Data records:
'''

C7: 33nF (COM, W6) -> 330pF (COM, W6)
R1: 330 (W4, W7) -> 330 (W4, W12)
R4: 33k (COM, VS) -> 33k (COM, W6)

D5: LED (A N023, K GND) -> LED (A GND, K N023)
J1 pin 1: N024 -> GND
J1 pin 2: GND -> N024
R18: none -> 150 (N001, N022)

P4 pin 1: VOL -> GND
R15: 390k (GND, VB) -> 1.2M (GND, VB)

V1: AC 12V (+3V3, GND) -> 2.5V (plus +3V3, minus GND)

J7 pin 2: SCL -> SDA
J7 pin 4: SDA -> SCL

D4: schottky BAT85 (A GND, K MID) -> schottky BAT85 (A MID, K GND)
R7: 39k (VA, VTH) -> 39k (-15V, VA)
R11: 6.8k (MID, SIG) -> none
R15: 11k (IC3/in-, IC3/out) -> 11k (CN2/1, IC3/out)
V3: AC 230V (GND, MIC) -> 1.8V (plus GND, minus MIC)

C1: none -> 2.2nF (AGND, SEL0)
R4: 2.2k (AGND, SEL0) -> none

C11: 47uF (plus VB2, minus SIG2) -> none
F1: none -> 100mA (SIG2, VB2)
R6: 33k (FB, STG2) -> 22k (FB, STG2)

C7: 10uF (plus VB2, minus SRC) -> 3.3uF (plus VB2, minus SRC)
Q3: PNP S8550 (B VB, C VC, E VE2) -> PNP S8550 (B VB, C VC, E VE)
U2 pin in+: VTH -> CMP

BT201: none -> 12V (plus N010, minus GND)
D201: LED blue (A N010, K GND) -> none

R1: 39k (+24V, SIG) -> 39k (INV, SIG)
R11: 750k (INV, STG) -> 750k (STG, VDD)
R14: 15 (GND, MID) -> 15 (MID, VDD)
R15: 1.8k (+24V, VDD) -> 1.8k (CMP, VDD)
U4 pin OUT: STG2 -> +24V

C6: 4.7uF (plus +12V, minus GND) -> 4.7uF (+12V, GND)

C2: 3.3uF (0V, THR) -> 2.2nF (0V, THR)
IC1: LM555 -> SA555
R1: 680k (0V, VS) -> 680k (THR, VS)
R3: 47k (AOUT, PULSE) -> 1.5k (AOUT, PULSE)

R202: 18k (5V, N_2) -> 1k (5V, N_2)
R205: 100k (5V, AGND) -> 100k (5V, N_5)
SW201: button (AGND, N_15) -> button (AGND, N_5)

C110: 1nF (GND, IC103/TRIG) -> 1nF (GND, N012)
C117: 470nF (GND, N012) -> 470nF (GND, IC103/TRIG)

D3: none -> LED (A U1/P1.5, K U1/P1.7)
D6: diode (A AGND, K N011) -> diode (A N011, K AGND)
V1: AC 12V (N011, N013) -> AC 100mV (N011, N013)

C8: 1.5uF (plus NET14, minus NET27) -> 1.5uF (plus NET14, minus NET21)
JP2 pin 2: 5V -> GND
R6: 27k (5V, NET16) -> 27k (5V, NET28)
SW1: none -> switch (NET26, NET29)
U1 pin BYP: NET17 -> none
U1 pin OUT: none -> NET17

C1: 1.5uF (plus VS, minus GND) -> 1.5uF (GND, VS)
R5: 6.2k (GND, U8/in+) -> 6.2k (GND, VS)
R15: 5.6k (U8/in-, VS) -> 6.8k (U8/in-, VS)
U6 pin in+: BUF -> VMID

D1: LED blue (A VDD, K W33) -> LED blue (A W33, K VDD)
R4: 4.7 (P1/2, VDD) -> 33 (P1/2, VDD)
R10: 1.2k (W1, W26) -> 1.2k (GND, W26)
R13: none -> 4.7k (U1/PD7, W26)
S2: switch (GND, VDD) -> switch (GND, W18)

'''

What the task asks: Retype all of the data word for word.

Your solution:
C7: 33nF (COM, W6) -> 330pF (COM, W6)
R1: 330 (W4, W7) -> 330 (W4, W12)
R4: 33k (COM, VS) -> 33k (COM, W6)

D5: LED (A N023, K GND) -> LED (A GND, K N023)
J1 pin 1: N024 -> GND
J1 pin 2: GND -> N024
R18: none -> 150 (N001, N022)

P4 pin 1: VOL -> GND
R15: 390k (GND, VB) -> 1.2M (GND, VB)

V1: AC 12V (+3V3, GND) -> 2.5V (plus +3V3, minus GND)

J7 pin 2: SCL -> SDA
J7 pin 4: SDA -> SCL

D4: schottky BAT85 (A GND, K MID) -> schottky BAT85 (A MID, K GND)
R7: 39k (VA, VTH) -> 39k (-15V, VA)
R11: 6.8k (MID, SIG) -> none
R15: 11k (IC3/in-, IC3/out) -> 11k (CN2/1, IC3/out)
V3: AC 230V (GND, MIC) -> 1.8V (plus GND, minus MIC)

C1: none -> 2.2nF (AGND, SEL0)
R4: 2.2k (AGND, SEL0) -> none

C11: 47uF (plus VB2, minus SIG2) -> none
F1: none -> 100mA (SIG2, VB2)
R6: 33k (FB, STG2) -> 22k (FB, STG2)

C7: 10uF (plus VB2, minus SRC) -> 3.3uF (plus VB2, minus SRC)
Q3: PNP S8550 (B VB, C VC, E VE2) -> PNP S8550 (B VB, C VC, E VE)
U2 pin in+: VTH -> CMP

BT201: none -> 12V (plus N010, minus GND)
D201: LED blue (A N010, K GND) -> none

R1: 39k (+24V, SIG) -> 39k (INV, SIG)
R11: 750k (INV, STG) -> 750k (STG, VDD)
R14: 15 (GND, MID) -> 15 (MID, VDD)
R15: 1.8k (+24V, VDD) -> 1.8k (CMP, VDD)
U4 pin OUT: STG2 -> +24V

C6: 4.7uF (plus +12V, minus GND) -> 4.7uF (+12V, GND)

C2: 3.3uF (0V, THR) -> 2.2nF (0V, THR)
IC1: LM555 -> SA555
R1: 680k (0V, VS) -> 680k (THR, VS)
R3: 47k (AOUT, PULSE) -> 1.5k (AOUT, PULSE)

R202: 18k (5V, N_2) -> 1k (5V, N_2)
R205: 100k (5V, AGND) -> 100k (5V, N_5)
SW201: button (AGND, N_15) -> button (AGND, N_5)

C110: 1nF (GND, IC103/TRIG) -> 1nF (GND, N012)
C117: 470nF (GND, N012) -> 470nF (GND, IC103/TRIG)

D3: none -> LED (A U1/P1.5, K U1/P1.7)
D6: diode (A AGND, K N011) -> diode (A N011, K AGND)
V1: AC 12V (N011, N013) -> AC 100mV (N011, N013)

C8: 1.5uF (plus NET14, minus NET27) -> 1.5uF (plus NET14, minus NET21)
JP2 pin 2: 5V -> GND
R6: 27k (5V, NET16) -> 27k (5V, NET28)
SW1: none -> switch (NET26, NET29)
U1 pin BYP: NET17 -> none
U1 pin OUT: none -> NET17

C1: 1.5uF (plus VS, minus GND) -> 1.5uF (GND, VS)
R5: 6.2k (GND, U8/in+) -> 6.2k (GND, VS)
R15: 5.6k (U8/in-, VS) -> 6.8k (U8/in-, VS)
U6 pin in+: BUF -> VMID

D1: LED blue (A VDD, K W33) -> LED blue (A W33, K VDD)
R4: 4.7 (P1/2, VDD) -> 33 (P1/2, VDD)
R10: 1.2k (W1, W26) -> 1.2k (GND, W26)
R13: none -> 4.7k (U1/PD7, W26)
S2: switch (GND, VDD) -> switch (GND, W18)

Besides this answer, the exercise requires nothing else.